• _Exercise brief_
Your task is to copy the lines of the data below from the line holding "[344,252,420,324] to [52,368,155,461]" through the line holding "téléphone (gris) [509,380,595,434]", inclusive, exactly and with nothing added.

++++ Source material

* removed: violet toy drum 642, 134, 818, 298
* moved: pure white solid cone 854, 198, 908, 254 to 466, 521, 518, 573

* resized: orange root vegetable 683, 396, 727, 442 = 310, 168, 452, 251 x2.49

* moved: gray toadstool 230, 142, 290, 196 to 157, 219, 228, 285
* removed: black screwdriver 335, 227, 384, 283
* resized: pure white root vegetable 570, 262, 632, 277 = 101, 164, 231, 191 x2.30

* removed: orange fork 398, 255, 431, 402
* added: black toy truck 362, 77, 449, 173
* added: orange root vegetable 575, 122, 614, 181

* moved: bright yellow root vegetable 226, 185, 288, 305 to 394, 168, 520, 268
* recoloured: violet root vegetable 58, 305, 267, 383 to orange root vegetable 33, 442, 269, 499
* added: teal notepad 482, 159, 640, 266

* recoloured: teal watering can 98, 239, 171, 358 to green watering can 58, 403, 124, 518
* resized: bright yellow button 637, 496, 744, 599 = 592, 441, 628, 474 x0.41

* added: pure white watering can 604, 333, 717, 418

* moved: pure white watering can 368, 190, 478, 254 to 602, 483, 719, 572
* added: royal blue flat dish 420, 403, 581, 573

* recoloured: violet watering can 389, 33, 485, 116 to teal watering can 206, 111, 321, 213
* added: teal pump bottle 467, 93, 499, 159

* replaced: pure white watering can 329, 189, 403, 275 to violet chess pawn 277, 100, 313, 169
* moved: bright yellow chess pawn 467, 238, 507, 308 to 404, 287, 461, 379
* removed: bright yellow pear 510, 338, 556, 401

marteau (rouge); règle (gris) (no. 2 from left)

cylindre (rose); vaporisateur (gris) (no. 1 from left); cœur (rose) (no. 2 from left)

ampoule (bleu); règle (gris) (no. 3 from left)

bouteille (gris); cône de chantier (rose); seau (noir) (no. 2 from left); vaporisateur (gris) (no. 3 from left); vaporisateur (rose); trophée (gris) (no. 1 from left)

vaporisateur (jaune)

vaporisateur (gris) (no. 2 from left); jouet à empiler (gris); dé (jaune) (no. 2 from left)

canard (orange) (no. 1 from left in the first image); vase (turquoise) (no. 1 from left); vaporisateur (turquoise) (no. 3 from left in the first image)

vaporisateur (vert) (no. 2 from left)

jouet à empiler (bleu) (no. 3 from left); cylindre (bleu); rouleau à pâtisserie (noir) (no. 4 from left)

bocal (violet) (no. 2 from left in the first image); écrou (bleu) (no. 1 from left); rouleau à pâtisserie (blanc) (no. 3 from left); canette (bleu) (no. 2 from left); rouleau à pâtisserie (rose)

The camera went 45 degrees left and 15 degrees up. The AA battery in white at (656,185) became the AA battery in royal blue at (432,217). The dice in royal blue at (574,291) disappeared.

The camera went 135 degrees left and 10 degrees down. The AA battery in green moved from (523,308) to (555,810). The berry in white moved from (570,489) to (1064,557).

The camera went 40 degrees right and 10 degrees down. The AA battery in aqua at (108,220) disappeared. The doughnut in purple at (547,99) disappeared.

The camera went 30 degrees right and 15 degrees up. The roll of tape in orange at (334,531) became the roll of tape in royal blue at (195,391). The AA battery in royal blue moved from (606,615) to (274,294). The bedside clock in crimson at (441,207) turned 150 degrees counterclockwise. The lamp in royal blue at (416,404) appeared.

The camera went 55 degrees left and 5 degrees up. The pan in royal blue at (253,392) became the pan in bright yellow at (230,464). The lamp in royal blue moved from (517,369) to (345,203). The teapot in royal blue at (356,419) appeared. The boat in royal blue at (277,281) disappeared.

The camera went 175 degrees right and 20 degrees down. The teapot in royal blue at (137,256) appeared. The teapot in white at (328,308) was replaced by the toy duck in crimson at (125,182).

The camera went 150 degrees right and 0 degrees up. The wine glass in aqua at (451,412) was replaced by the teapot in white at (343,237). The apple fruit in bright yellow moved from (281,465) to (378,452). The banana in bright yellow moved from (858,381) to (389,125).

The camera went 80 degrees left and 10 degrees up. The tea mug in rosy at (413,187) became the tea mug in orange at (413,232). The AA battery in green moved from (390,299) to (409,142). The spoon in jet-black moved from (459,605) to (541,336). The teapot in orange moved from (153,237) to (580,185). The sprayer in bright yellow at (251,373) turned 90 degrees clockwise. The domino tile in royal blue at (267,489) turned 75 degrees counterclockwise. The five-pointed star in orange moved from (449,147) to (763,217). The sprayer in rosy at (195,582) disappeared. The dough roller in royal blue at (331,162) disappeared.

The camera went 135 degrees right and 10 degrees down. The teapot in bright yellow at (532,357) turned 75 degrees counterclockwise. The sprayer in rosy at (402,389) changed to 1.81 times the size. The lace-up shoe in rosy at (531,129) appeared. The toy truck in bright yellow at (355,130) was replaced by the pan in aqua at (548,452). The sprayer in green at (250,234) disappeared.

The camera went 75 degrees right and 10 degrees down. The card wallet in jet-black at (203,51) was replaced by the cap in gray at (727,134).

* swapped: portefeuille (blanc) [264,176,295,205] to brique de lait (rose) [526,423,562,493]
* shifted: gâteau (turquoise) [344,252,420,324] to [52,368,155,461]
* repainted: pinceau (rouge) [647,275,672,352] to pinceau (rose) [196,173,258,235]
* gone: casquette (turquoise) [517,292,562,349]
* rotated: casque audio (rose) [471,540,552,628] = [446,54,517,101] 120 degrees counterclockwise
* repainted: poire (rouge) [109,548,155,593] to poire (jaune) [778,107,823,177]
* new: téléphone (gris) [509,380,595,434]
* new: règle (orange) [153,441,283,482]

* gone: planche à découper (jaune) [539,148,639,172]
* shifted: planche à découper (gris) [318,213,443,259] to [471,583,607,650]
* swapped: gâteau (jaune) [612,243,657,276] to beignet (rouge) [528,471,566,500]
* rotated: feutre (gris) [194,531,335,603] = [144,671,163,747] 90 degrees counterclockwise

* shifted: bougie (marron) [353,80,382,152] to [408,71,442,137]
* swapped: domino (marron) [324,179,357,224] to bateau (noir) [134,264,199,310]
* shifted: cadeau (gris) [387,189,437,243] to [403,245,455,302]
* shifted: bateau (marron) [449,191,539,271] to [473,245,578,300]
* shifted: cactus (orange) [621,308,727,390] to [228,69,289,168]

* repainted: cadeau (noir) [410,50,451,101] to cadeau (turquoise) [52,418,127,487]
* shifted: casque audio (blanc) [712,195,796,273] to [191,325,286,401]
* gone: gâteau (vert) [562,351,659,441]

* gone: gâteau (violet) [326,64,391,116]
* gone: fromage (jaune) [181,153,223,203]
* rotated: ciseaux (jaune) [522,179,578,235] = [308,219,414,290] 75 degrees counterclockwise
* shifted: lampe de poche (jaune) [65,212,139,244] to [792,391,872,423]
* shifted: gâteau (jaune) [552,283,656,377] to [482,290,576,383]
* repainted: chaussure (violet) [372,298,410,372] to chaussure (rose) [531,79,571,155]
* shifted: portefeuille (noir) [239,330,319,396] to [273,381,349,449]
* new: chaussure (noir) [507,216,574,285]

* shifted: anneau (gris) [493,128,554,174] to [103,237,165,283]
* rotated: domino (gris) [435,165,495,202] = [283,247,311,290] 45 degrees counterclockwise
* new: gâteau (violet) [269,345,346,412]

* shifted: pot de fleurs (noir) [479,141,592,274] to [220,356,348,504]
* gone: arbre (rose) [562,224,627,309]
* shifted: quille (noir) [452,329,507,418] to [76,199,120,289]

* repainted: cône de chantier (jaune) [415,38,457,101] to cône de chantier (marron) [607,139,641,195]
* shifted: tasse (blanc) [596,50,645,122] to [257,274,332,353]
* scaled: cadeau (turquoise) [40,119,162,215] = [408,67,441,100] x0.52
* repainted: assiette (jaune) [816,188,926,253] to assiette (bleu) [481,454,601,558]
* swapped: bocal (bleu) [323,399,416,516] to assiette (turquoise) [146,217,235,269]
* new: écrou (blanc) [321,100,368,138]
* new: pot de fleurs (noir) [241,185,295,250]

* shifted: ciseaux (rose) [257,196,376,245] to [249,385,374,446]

++++++++

• _Solution to this exercise_
* shifted: gâteau (turquoise) [344,252,420,324] to [52,368,155,461]
* repainted: pinceau (rouge) [647,275,672,352] to pinceau (rose) [196,173,258,235]
* gone: casquette (turquoise) [517,292,562,349]
* rotated: casque audio (rose) [471,540,552,628] = [446,54,517,101] 120 degrees counterclockwise
* repainted: poire (rouge) [109,548,155,593] to poire (jaune) [778,107,823,177]
* new: téléphone (gris) [509,380,595,434]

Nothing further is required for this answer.